■ Your goal ■
Return exactly the lines of the records below, starting at the line that contains "C201: 1.5nF (GND, SIG2) -> 1.5nF (SIG2, VOL)" and ending at the line that contains "SW201: switch (BR_L2, BR_R2) -> none", with both of those lines kept.

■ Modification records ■
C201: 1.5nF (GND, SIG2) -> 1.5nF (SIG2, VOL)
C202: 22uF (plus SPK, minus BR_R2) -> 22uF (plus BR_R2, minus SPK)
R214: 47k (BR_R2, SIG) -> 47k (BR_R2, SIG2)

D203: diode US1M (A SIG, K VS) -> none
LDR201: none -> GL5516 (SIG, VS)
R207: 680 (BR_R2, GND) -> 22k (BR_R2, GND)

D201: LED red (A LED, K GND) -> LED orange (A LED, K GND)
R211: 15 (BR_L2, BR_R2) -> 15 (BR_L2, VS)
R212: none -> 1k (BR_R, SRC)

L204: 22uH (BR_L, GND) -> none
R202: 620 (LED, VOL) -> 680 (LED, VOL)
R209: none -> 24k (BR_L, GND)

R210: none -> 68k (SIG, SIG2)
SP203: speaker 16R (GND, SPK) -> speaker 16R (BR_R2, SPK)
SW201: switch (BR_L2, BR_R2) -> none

...

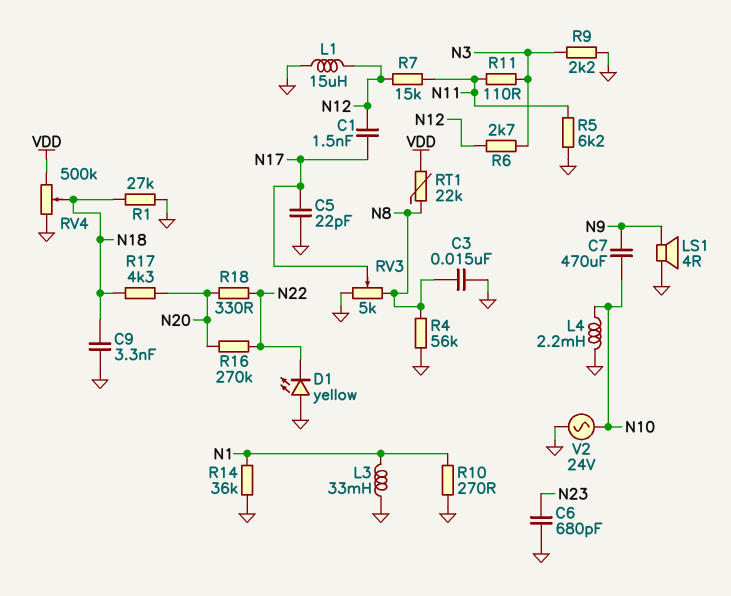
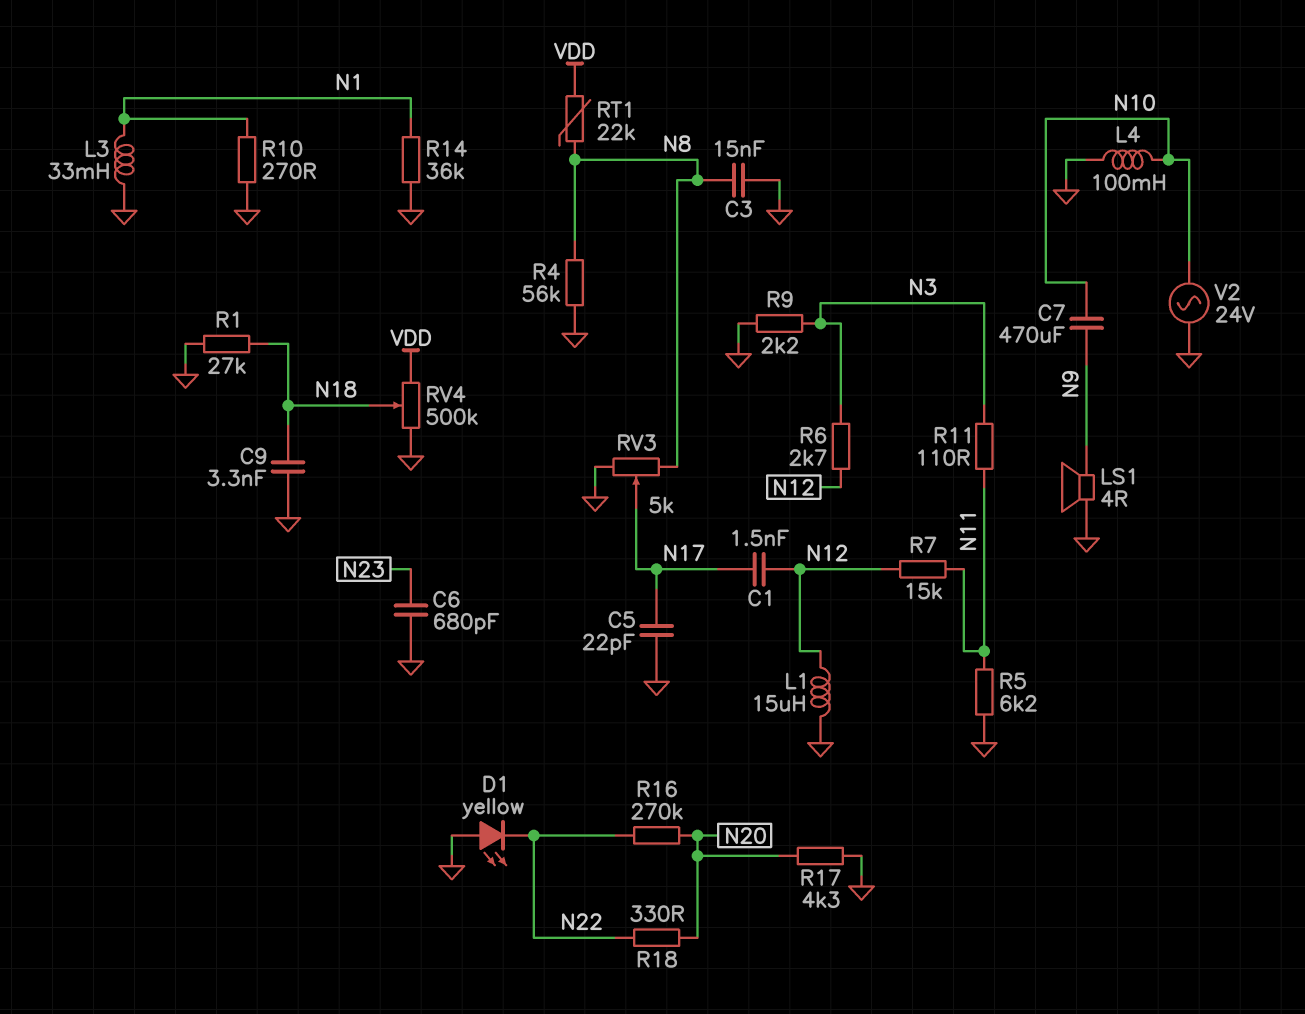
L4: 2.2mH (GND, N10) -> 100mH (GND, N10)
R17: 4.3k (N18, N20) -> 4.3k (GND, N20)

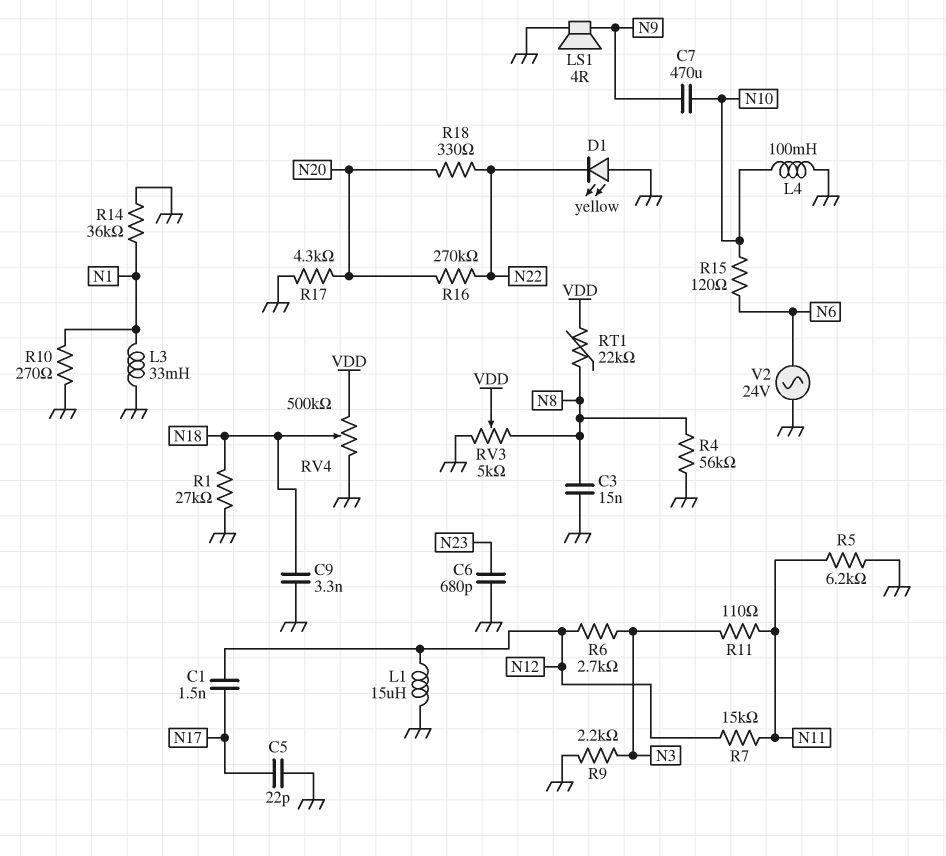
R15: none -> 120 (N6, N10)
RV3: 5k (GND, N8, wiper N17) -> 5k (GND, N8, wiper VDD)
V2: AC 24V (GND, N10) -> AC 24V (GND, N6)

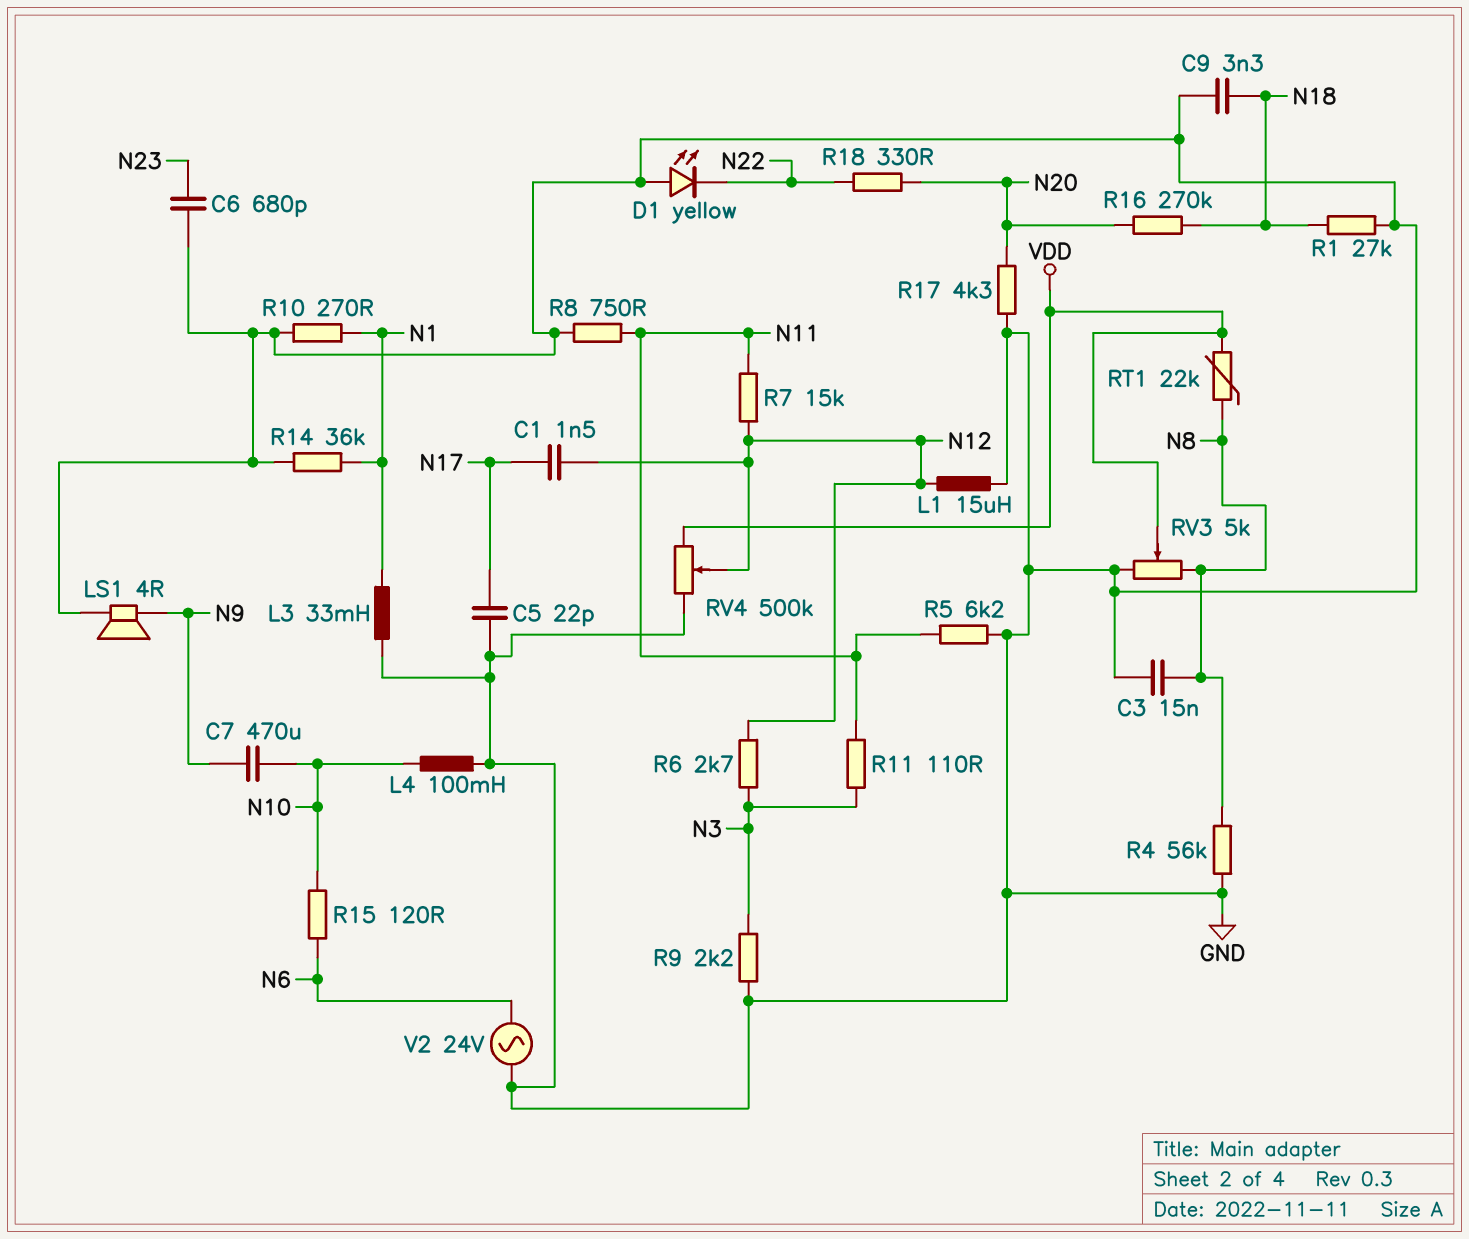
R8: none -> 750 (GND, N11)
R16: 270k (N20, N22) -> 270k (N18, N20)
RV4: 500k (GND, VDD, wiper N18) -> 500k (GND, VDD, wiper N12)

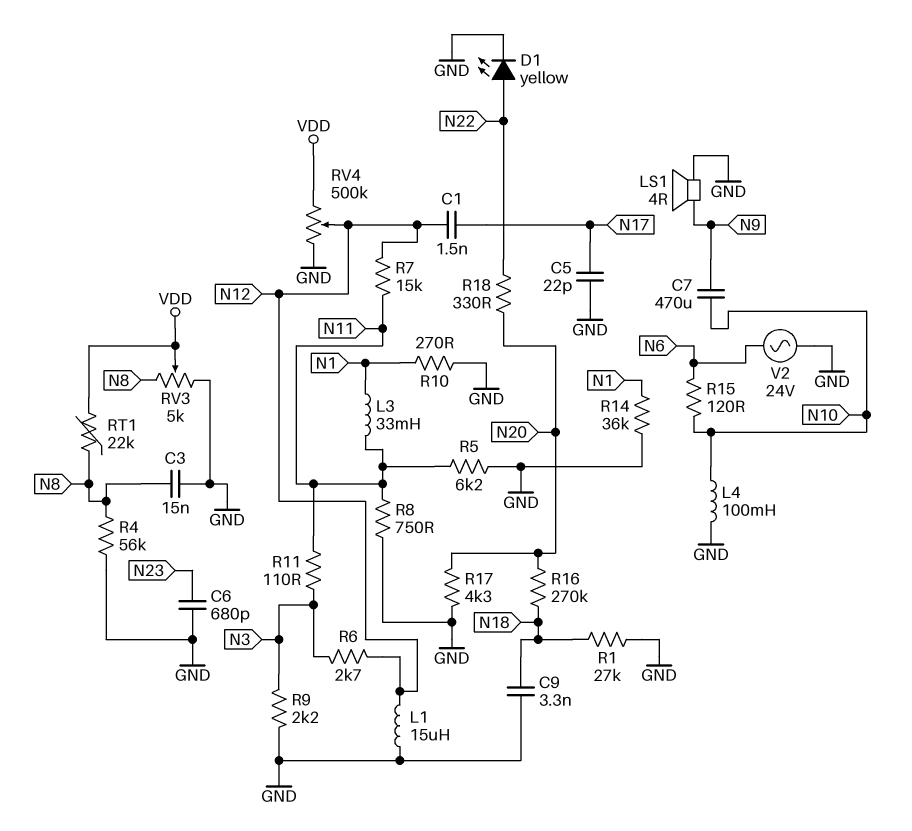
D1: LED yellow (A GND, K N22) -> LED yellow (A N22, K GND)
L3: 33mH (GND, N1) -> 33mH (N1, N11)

■ Completed task ■
C201: 1.5nF (GND, SIG2) -> 1.5nF (SIG2, VOL)
C202: 22uF (plus SPK, minus BR_R2) -> 22uF (plus BR_R2, minus SPK)
R214: 47k (BR_R2, SIG) -> 47k (BR_R2, SIG2)

D203: diode US1M (A SIG, K VS) -> none
LDR201: none -> GL5516 (SIG, VS)
R207: 680 (BR_R2, GND) -> 22k (BR_R2, GND)

D201: LED red (A LED, K GND) -> LED orange (A LED, K GND)
R211: 15 (BR_L2, BR_R2) -> 15 (BR_L2, VS)
R212: none -> 1k (BR_R, SRC)

L204: 22uH (BR_L, GND) -> none
R202: 620 (LED, VOL) -> 680 (LED, VOL)
R209: none -> 24k (BR_L, GND)

R210: none -> 68k (SIG, SIG2)
SP203: speaker 16R (GND, SPK) -> speaker 16R (BR_R2, SPK)
SW201: switch (BR_L2, BR_R2) -> none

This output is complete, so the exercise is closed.